Scene change data:
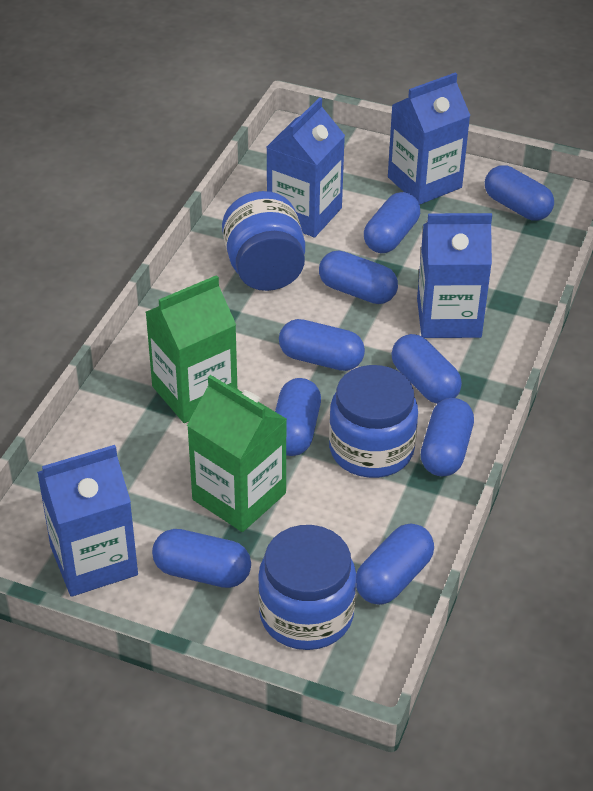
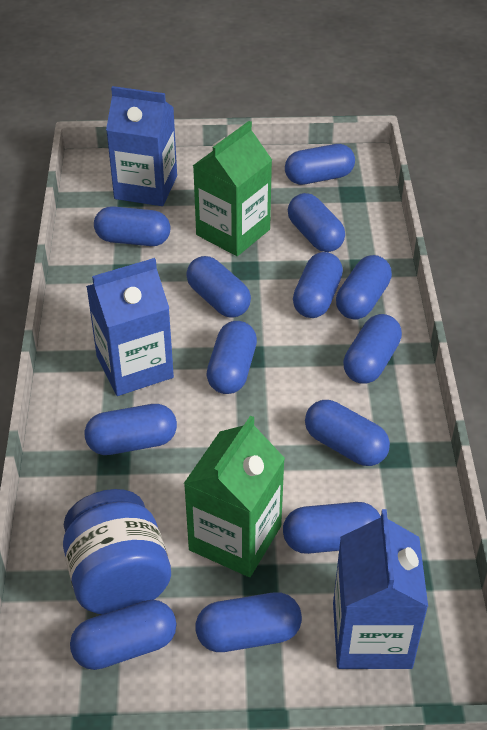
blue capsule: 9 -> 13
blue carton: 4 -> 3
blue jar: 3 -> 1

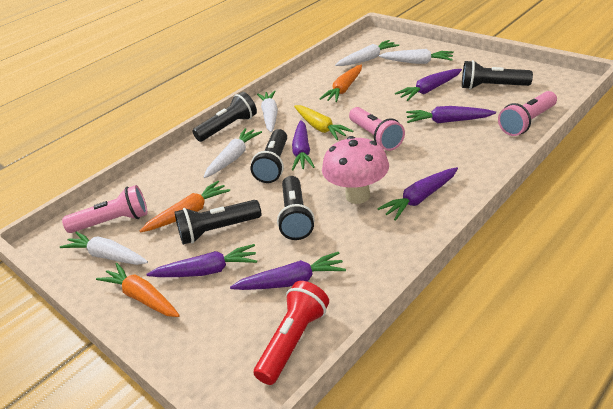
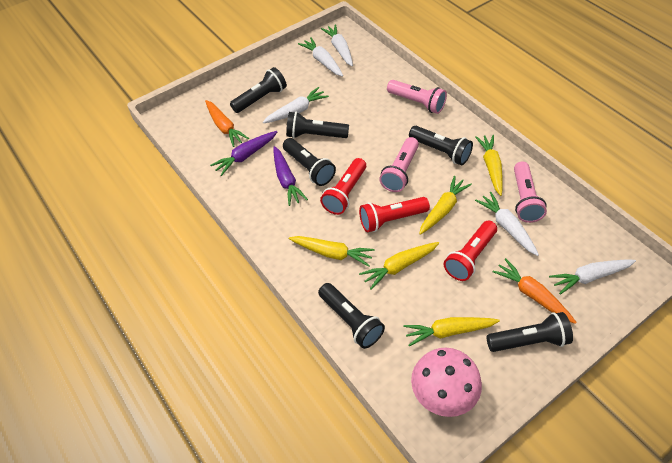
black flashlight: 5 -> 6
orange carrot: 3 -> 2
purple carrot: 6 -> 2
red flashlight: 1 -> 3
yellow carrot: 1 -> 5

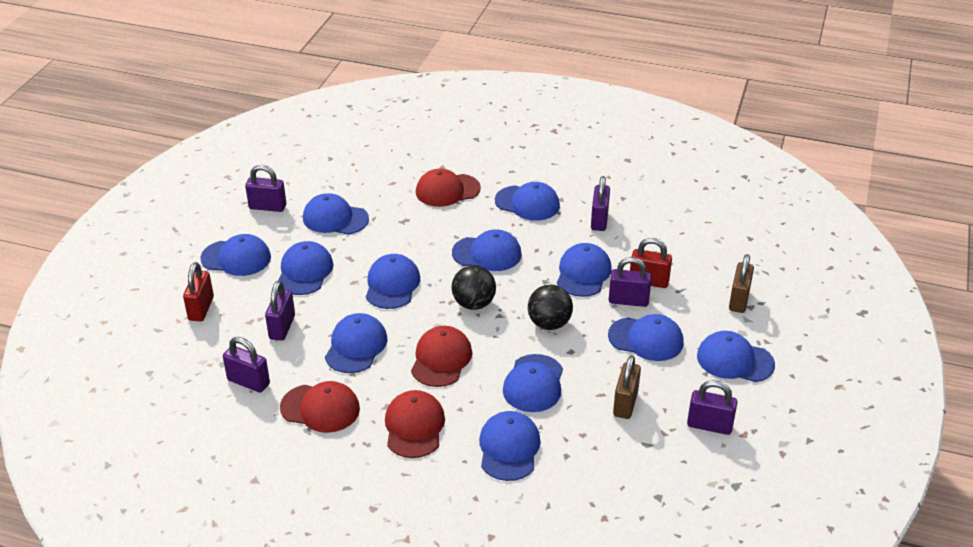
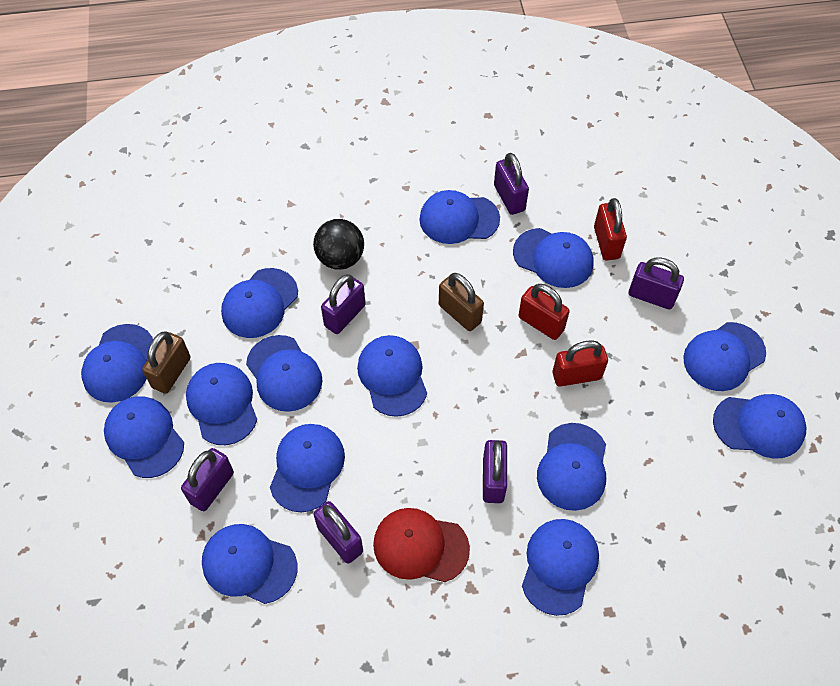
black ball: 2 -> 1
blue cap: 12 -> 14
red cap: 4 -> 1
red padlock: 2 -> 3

EXERCISE OBJECTIVE -
Output each record exactly as it appears, but not the pictures.

WRITTEN SOLUTION -
blue capsule: 9 -> 13
blue carton: 4 -> 3
blue jar: 3 -> 1

black flashlight: 5 -> 6
orange carrot: 3 -> 2
purple carrot: 6 -> 2
red flashlight: 1 -> 3
yellow carrot: 1 -> 5

black ball: 2 -> 1
blue cap: 12 -> 14
red cap: 4 -> 1
red padlock: 2 -> 3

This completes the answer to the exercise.